| Task description |
Instruction for the entries that follow: retype exactly the lines from the line with "type=replaced; before=orange_pyramid; after=orange_trophy;" to the line with "type=moved; before=red_spoon; pos1=591,603,685,626;", both included, and omit all others.

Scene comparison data
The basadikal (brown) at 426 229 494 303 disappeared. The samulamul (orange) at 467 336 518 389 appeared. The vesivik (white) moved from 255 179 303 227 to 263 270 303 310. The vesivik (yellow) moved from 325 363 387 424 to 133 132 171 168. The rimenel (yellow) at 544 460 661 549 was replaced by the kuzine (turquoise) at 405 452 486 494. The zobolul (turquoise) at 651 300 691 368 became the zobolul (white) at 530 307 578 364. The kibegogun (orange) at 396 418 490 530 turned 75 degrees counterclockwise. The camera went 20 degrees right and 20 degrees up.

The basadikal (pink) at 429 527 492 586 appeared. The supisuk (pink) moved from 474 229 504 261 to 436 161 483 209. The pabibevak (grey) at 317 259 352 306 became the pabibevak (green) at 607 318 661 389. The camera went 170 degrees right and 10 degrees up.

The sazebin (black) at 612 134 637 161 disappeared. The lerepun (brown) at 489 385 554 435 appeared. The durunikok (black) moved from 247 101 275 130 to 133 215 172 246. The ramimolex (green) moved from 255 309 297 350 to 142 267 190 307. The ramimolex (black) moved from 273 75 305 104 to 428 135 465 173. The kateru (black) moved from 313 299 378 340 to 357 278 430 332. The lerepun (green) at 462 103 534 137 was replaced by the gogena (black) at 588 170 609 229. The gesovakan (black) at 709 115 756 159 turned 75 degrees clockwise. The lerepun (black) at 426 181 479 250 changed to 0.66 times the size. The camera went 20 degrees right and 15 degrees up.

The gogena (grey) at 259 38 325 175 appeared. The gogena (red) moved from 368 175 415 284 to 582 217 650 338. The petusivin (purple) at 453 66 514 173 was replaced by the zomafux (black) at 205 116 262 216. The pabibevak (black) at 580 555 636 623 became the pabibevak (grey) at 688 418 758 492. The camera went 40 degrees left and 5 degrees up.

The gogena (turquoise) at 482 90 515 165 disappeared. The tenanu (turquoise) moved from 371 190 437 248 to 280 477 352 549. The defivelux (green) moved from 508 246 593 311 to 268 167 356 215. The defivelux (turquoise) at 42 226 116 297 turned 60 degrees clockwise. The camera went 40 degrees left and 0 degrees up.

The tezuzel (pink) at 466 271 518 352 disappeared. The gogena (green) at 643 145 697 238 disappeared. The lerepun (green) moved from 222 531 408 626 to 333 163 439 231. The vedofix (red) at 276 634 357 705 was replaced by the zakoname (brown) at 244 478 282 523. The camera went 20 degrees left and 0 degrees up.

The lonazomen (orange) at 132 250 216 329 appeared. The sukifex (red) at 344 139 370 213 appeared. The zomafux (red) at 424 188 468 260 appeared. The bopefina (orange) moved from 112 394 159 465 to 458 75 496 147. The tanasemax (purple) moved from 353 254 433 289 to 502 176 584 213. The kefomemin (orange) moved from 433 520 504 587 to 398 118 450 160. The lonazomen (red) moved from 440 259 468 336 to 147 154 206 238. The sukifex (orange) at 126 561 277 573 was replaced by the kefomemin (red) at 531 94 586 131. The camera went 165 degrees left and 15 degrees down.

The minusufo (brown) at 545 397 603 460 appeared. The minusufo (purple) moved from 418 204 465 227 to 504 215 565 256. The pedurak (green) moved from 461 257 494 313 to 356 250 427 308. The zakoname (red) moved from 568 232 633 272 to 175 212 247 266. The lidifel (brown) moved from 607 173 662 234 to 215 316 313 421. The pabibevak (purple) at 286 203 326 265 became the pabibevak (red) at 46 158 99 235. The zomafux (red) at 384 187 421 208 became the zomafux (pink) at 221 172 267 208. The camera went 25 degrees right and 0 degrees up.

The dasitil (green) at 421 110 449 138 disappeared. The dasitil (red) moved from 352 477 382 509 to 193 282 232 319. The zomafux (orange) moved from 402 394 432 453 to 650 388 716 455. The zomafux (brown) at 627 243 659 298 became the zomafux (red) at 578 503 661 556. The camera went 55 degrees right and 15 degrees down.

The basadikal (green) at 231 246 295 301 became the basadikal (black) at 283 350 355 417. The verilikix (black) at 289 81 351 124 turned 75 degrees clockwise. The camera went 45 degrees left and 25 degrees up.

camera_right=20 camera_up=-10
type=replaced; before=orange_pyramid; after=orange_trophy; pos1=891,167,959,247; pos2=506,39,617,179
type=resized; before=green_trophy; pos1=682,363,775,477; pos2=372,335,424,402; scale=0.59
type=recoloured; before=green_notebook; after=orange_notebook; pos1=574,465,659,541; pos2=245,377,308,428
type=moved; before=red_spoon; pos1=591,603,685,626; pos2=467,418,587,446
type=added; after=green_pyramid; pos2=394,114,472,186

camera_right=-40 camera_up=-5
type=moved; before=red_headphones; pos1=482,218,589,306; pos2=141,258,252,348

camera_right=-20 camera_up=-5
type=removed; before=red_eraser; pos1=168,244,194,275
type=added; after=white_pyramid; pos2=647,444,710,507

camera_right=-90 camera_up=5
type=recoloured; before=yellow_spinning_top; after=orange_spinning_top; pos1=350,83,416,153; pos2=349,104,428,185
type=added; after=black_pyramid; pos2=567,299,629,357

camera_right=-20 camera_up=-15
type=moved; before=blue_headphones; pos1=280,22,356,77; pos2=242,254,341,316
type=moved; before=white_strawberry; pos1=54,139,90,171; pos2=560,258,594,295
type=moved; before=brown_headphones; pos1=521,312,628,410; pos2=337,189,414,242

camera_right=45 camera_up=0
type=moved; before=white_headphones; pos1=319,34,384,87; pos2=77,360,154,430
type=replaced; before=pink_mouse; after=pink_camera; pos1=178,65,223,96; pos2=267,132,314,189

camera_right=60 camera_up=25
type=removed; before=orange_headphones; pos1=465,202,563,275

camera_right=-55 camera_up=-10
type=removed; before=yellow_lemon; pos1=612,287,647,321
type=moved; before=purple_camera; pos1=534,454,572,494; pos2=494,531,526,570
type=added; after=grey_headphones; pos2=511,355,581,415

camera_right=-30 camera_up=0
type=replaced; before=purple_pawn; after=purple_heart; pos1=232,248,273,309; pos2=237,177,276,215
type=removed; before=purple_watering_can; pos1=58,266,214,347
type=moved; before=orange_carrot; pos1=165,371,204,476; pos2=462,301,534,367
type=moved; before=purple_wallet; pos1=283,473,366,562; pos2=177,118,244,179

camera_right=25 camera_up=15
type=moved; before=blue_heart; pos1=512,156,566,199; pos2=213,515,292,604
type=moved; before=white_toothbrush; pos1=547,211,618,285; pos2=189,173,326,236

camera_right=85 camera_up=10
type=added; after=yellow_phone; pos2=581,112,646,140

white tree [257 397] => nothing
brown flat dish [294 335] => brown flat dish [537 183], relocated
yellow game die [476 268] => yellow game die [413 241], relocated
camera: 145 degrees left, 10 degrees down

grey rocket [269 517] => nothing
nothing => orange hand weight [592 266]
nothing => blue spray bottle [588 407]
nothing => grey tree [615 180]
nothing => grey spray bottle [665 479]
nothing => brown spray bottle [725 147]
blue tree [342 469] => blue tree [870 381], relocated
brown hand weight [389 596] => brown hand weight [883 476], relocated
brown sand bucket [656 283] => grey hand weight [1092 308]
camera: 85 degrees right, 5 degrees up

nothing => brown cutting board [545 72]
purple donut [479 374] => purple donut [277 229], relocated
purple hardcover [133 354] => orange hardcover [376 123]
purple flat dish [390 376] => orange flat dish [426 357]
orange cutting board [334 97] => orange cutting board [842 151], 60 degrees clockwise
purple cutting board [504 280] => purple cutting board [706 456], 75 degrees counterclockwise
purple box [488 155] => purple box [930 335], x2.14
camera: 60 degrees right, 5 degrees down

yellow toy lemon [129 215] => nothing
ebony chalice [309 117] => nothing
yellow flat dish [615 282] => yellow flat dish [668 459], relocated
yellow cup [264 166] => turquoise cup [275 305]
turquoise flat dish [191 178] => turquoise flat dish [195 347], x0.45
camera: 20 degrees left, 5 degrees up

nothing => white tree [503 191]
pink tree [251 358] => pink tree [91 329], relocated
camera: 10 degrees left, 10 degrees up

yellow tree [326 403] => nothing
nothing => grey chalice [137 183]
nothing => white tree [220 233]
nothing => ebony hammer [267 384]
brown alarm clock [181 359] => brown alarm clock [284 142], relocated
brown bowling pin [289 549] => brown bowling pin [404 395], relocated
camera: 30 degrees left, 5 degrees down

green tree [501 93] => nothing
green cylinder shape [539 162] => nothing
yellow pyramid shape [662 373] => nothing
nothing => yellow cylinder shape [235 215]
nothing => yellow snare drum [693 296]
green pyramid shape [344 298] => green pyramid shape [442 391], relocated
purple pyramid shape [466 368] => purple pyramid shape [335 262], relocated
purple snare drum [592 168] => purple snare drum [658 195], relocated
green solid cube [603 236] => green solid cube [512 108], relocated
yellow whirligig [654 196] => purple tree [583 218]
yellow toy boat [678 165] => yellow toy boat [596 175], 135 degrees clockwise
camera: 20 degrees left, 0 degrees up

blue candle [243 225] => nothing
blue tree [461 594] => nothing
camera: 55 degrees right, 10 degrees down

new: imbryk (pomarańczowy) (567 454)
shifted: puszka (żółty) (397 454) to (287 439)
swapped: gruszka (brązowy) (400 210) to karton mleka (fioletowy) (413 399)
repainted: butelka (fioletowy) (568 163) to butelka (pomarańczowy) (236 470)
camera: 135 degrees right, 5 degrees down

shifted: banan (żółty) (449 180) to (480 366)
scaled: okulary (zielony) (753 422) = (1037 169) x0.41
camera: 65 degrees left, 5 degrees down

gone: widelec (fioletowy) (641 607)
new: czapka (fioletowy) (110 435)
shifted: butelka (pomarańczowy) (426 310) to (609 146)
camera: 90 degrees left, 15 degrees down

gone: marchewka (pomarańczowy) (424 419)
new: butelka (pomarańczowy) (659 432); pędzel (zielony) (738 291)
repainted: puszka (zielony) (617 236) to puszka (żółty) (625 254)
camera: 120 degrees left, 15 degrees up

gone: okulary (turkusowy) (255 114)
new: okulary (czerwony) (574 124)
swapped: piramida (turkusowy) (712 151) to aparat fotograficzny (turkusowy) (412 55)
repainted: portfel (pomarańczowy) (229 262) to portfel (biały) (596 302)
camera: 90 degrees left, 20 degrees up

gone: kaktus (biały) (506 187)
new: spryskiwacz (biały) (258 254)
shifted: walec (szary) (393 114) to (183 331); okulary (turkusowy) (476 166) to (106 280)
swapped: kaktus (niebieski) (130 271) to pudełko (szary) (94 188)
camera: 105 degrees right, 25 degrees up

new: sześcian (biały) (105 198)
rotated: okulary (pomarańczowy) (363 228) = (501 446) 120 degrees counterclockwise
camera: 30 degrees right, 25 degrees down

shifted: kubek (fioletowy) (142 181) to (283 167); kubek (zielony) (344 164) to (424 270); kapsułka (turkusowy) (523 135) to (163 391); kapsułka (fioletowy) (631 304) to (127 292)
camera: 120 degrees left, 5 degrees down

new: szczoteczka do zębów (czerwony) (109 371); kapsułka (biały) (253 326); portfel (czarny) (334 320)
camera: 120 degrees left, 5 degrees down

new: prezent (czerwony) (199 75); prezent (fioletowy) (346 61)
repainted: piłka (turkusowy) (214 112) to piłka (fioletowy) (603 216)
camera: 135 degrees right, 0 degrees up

| Written answer |
type=replaced; before=orange_pyramid; after=orange_trophy; pos1=891,167,959,247; pos2=506,39,617,179
type=resized; before=green_trophy; pos1=682,363,775,477; pos2=372,335,424,402; scale=0.59
type=recoloured; before=green_notebook; after=orange_notebook; pos1=574,465,659,541; pos2=245,377,308,428
type=moved; before=red_spoon; pos1=591,603,685,626; pos2=467,418,587,446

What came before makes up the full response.